To do — Wherever a line of the listing holds the string "none", copy that line.

═══ Excerpted data ═══

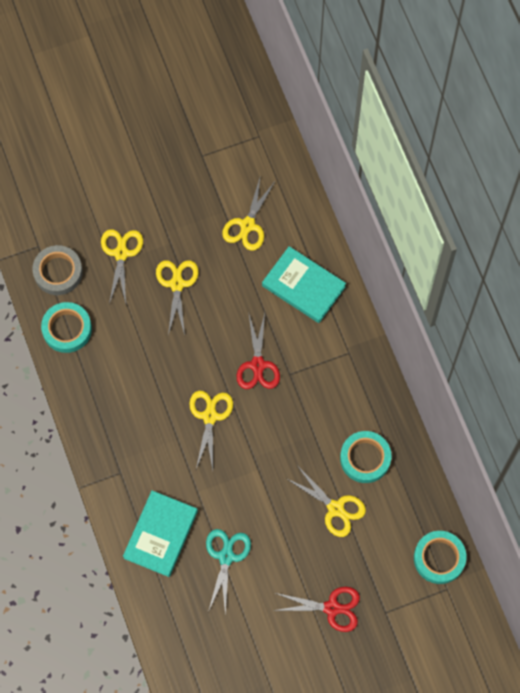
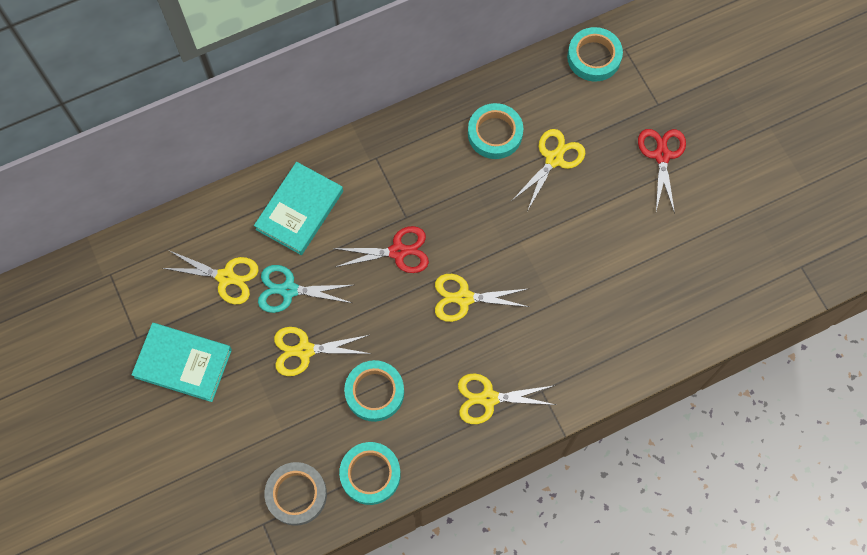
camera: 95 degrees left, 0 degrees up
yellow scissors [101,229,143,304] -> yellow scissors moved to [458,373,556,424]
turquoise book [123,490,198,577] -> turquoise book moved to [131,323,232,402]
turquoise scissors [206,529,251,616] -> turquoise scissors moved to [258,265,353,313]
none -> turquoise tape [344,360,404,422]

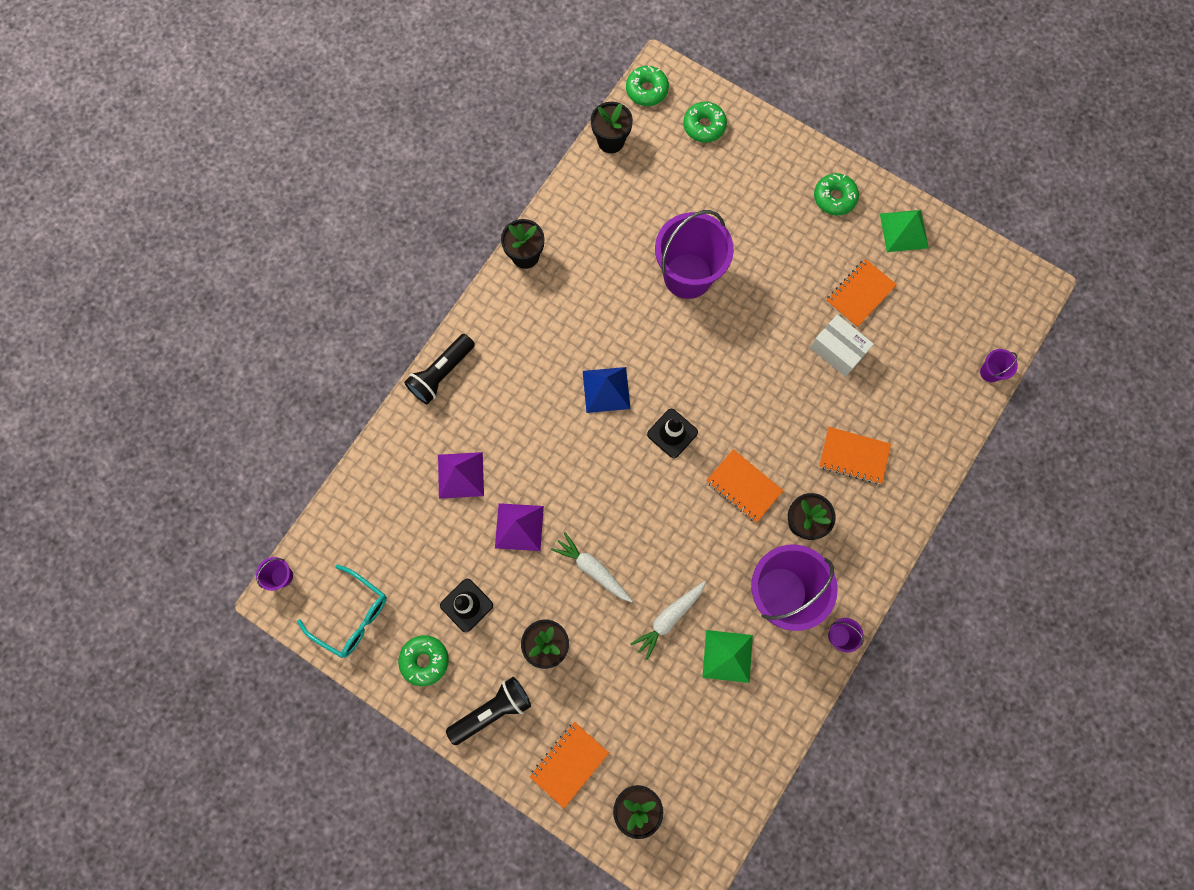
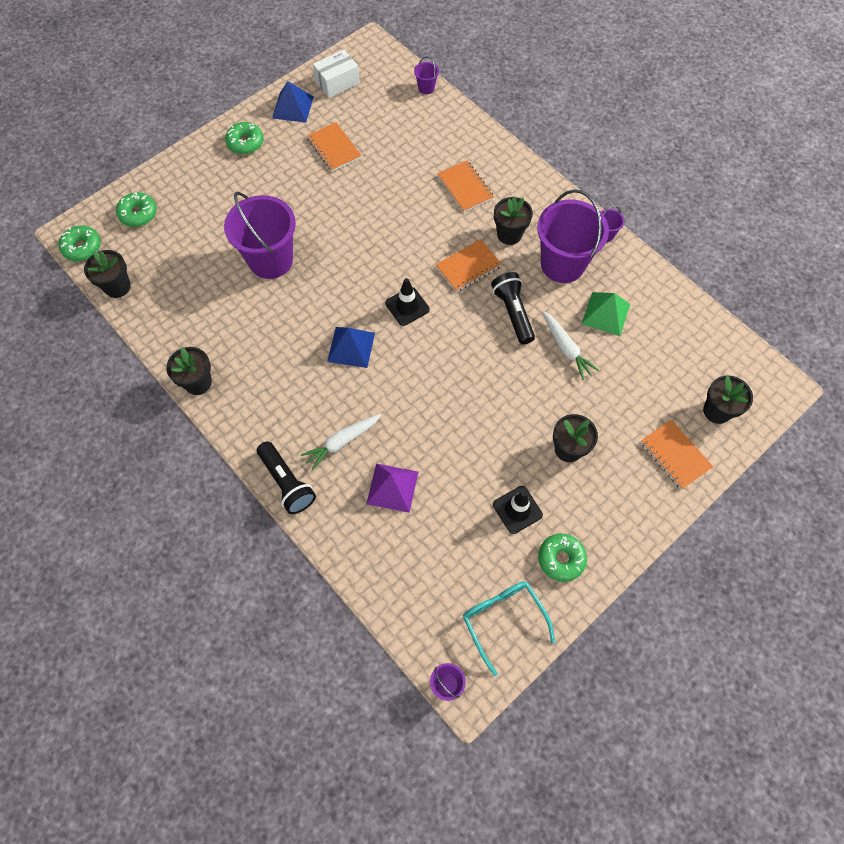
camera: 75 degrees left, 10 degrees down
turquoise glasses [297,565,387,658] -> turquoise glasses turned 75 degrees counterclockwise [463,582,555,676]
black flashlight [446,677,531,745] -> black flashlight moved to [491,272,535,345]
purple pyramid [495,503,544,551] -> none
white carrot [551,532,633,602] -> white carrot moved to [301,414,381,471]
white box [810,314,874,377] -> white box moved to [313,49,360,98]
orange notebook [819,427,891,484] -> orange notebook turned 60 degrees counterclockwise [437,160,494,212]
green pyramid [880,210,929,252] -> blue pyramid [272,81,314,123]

═══
═══ Excerpted data ═══

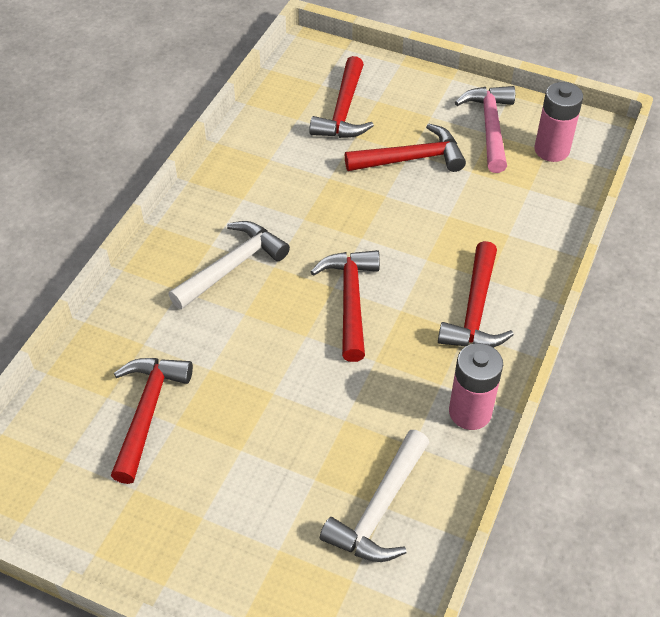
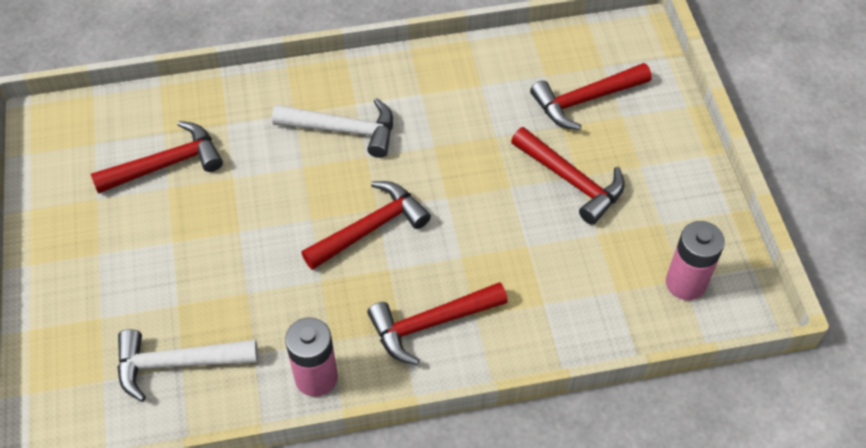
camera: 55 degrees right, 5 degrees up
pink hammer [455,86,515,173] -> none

═══
═══ Excerpted data ═══

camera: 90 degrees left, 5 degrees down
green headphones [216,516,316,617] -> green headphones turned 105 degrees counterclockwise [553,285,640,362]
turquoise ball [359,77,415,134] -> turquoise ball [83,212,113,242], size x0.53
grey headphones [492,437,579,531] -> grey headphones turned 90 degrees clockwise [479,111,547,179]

═══

Reply to the task —
none -> turquoise tape [344,360,404,422]
purple pyramid [495,503,544,551] -> none
pink hammer [455,86,515,173] -> none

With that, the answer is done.